### [Input]
---

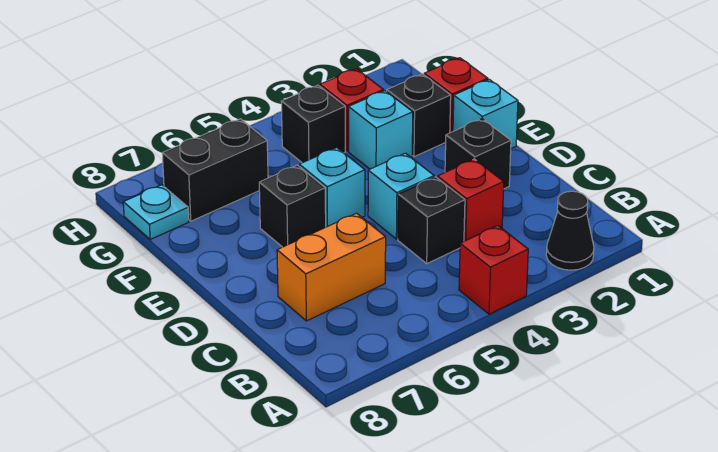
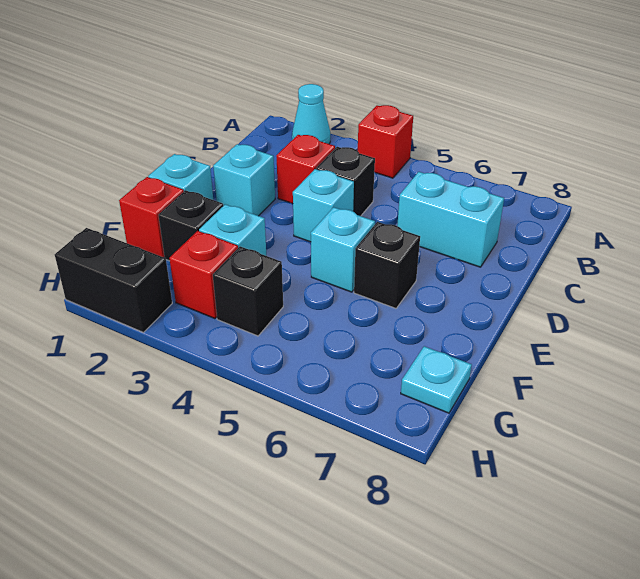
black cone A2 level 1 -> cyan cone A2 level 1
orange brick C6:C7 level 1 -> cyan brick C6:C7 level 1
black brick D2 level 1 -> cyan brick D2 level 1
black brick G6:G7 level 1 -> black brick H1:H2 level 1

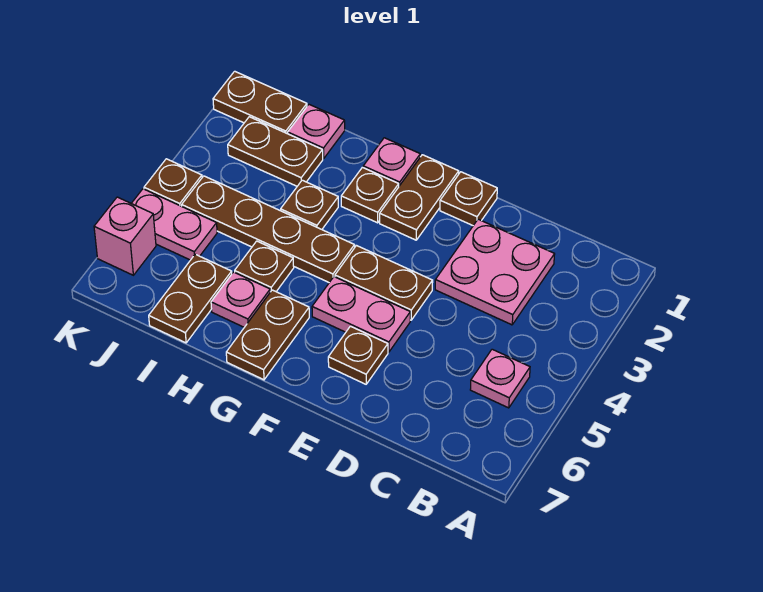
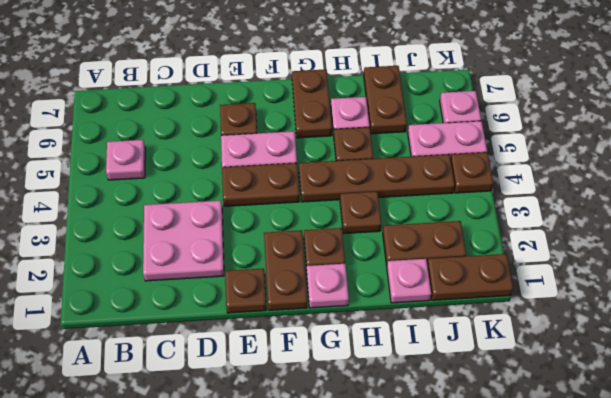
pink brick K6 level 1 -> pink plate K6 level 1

---

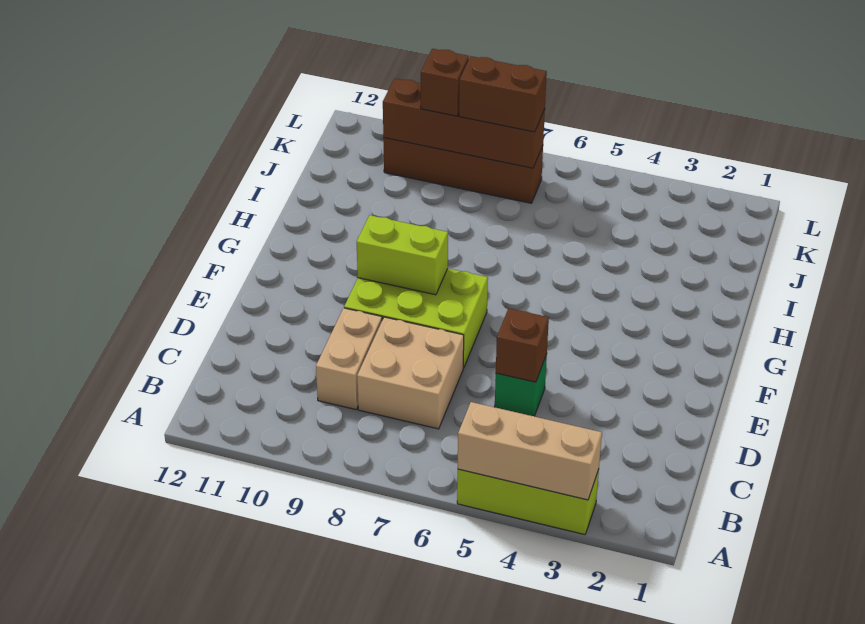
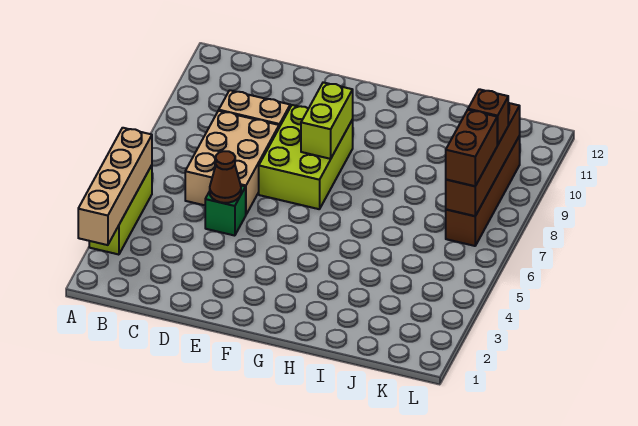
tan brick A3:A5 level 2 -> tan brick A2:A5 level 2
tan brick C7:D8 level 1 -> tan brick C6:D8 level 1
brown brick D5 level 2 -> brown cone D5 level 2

---

### [Task goal]
Copy, from the material above, each line in which the string "cyan" occurs.

### [Answer space]
black cone A2 level 1 -> cyan cone A2 level 1
orange brick C6:C7 level 1 -> cyan brick C6:C7 level 1
black brick D2 level 1 -> cyan brick D2 level 1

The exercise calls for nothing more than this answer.